### Activity
Every line of the material below should be output exactly as written, with the images skipped.

### Exercise data

<<<<

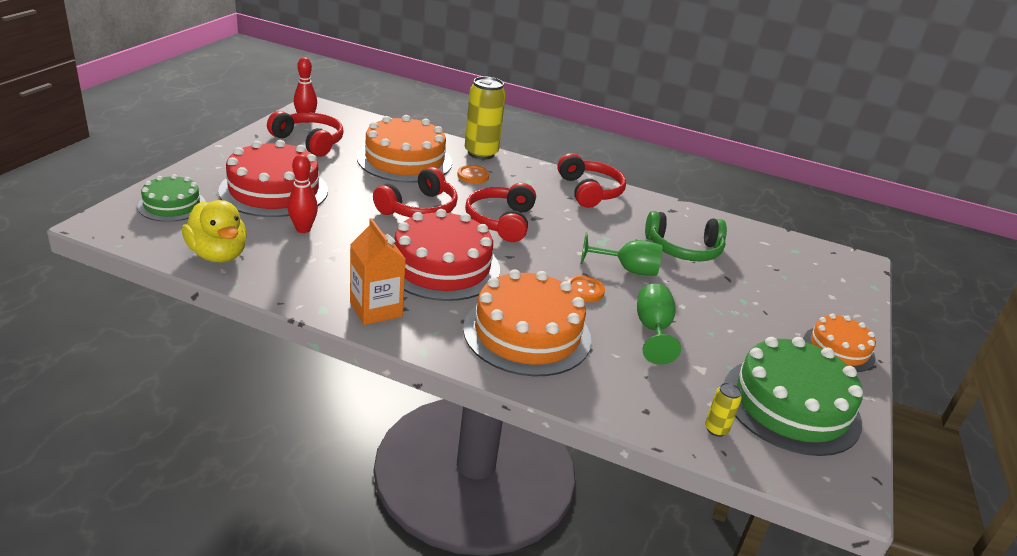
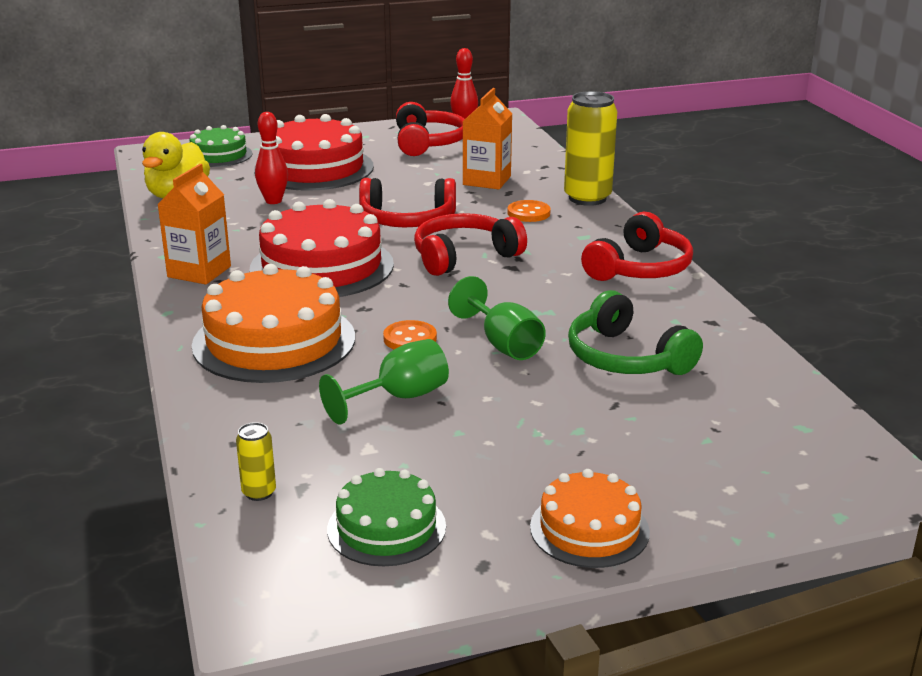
camera: 55 degrees right, 5 degrees down
(404, 160) = (487, 180): orange cake -> orange carton
(791, 405) = (386, 527): green cake -> green cake, size x0.57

>>>>

### Response
camera: 55 degrees right, 5 degrees down
(404, 160) = (487, 180): orange cake -> orange carton
(791, 405) = (386, 527): green cake -> green cake, size x0.57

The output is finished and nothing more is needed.